[[ Dataset extract, beginning ]]

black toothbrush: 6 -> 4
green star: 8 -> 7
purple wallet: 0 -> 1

[[ Dataset extract, end ]]
[[ Dataset extract, beginning ]]

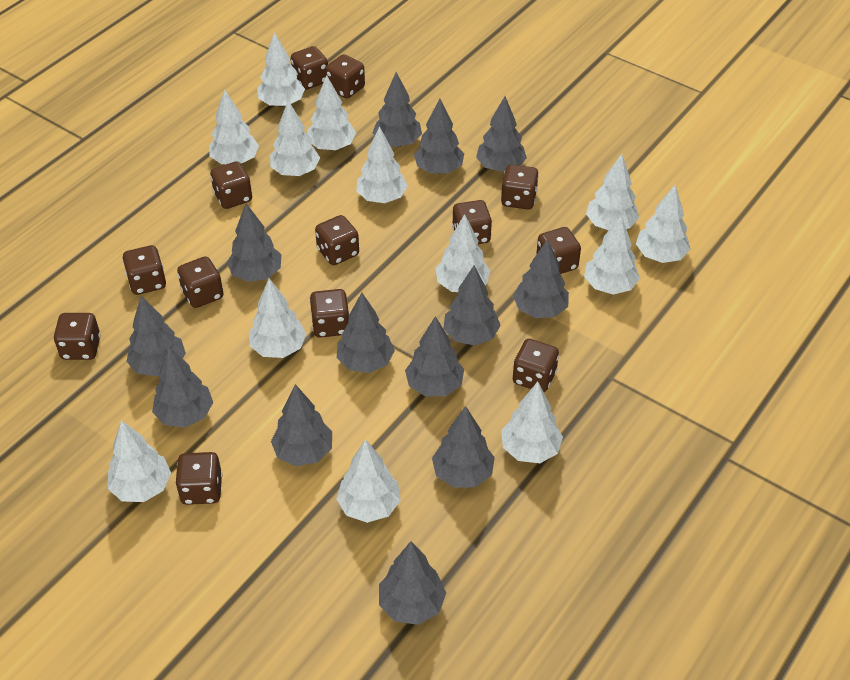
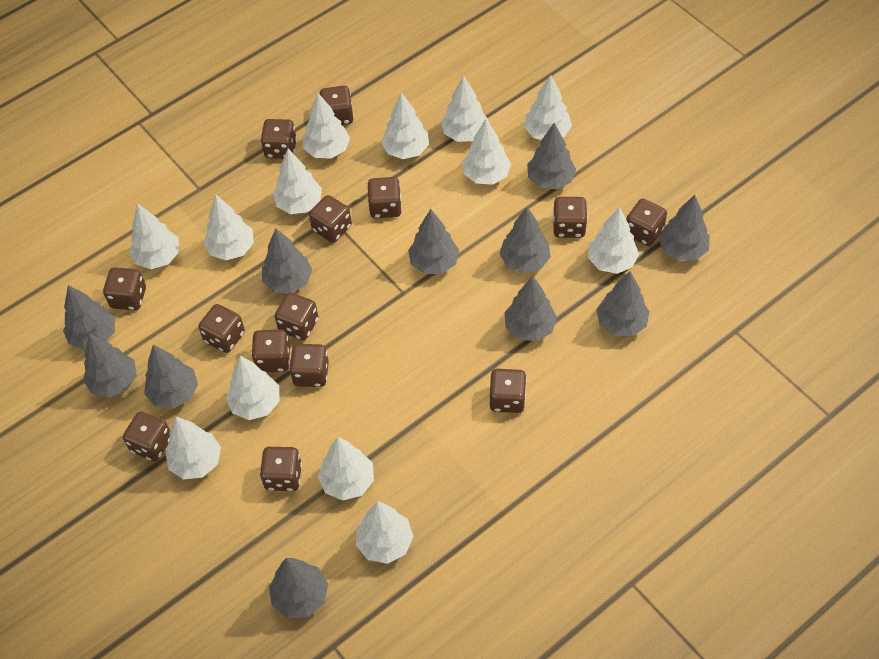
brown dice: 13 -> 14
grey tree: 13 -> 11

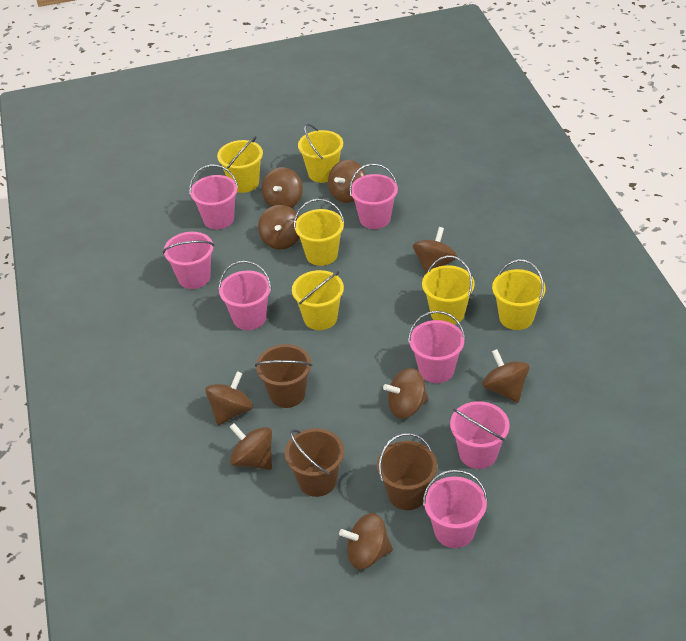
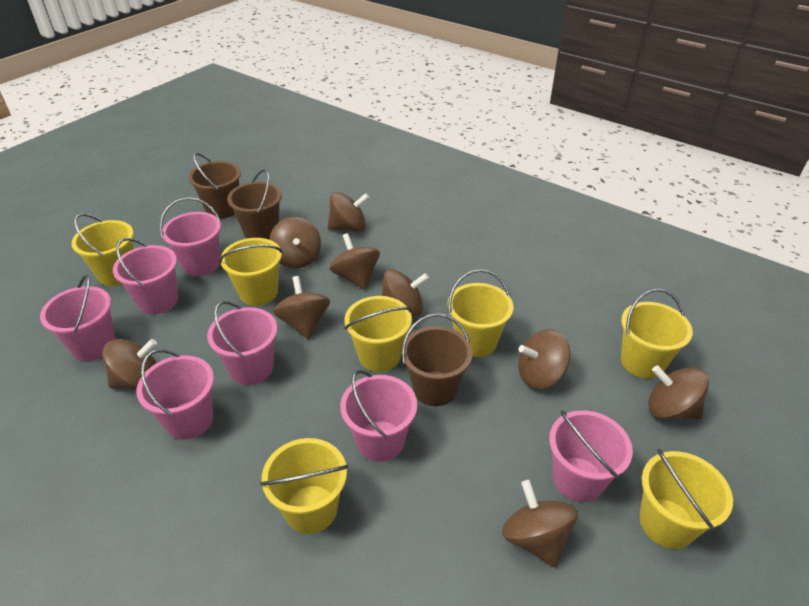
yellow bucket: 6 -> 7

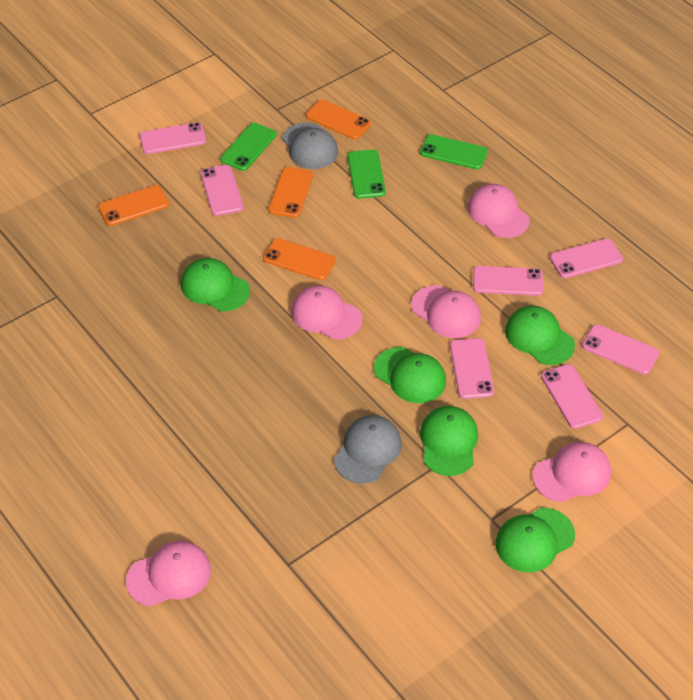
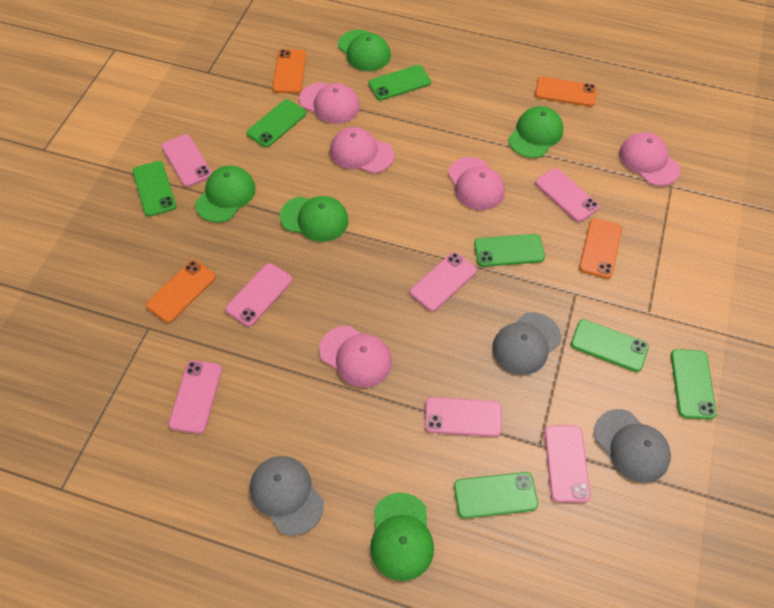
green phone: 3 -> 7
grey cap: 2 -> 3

[[ Dataset extract, end ]]
[[ Dataset extract, beginning ]]

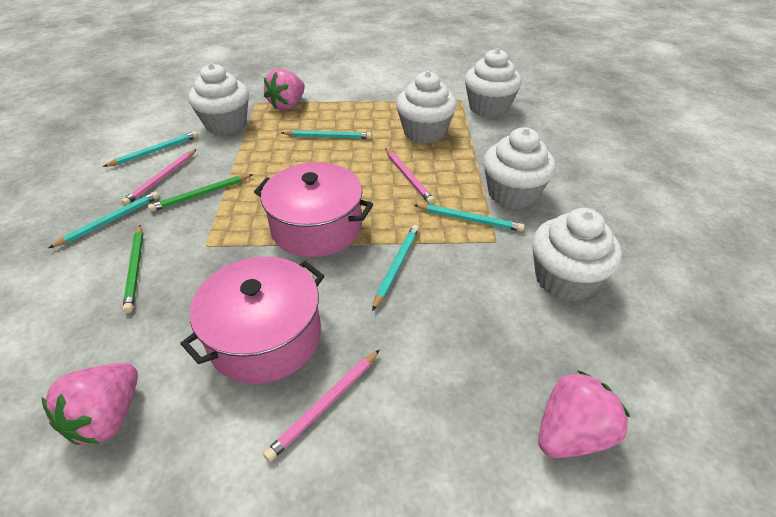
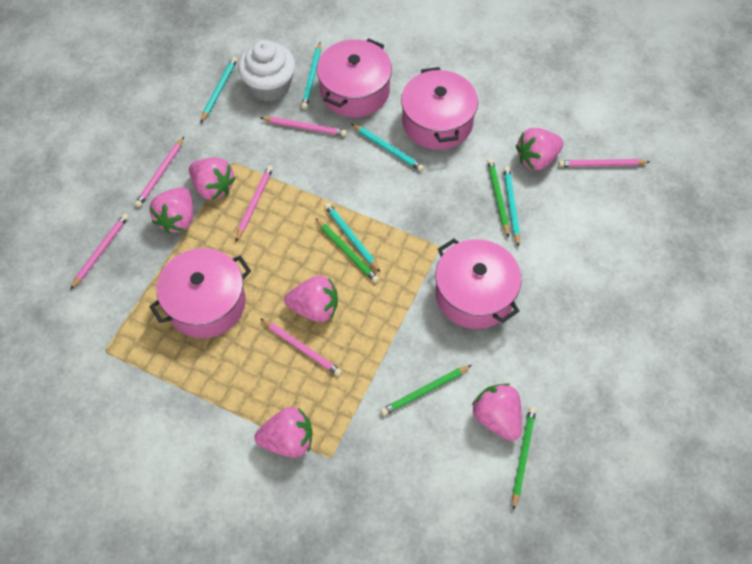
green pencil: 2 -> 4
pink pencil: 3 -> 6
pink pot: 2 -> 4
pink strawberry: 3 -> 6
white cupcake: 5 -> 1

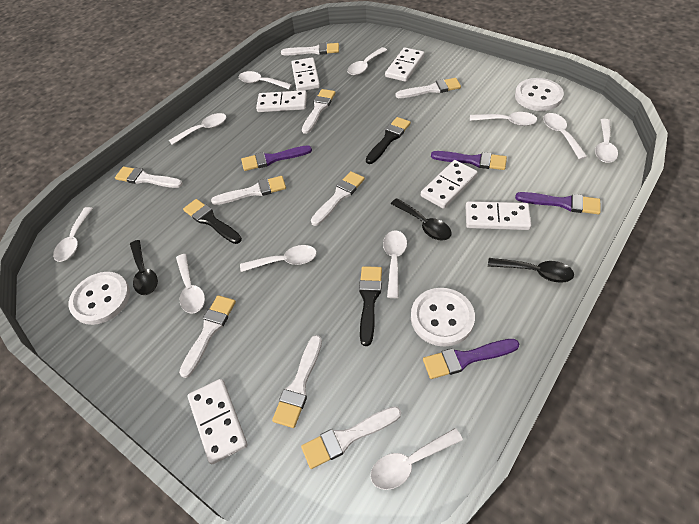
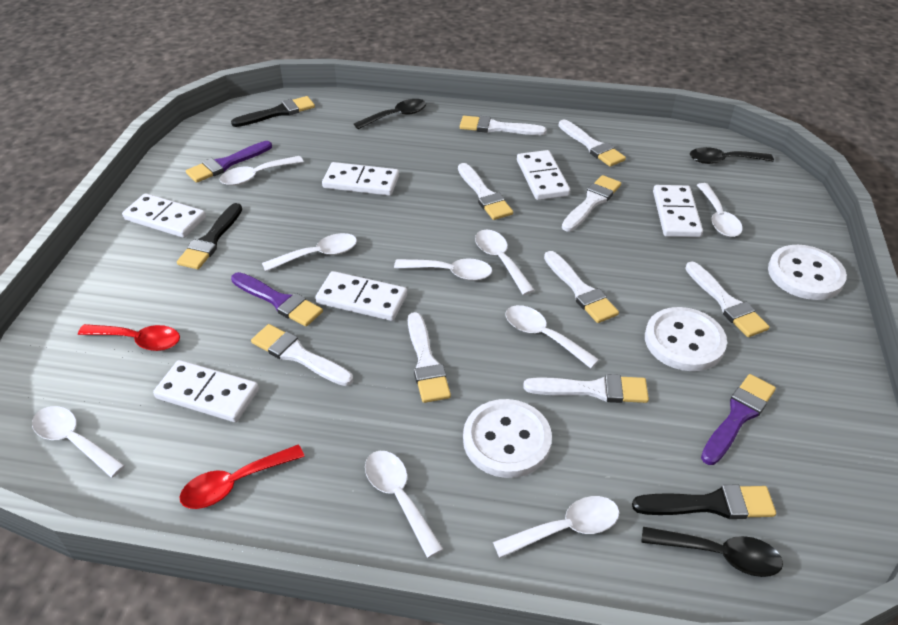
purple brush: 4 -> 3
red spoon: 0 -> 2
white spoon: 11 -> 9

[[ Dataset extract, end ]]

### Problem details
Your copy should hold only the lines above from the one containing "grey tree: 13 -> 11" through the one containing "grey cap: 2 -> 3", exactly as written and free of pictures.

### Expected answer
grey tree: 13 -> 11

yellow bucket: 6 -> 7

green phone: 3 -> 7
grey cap: 2 -> 3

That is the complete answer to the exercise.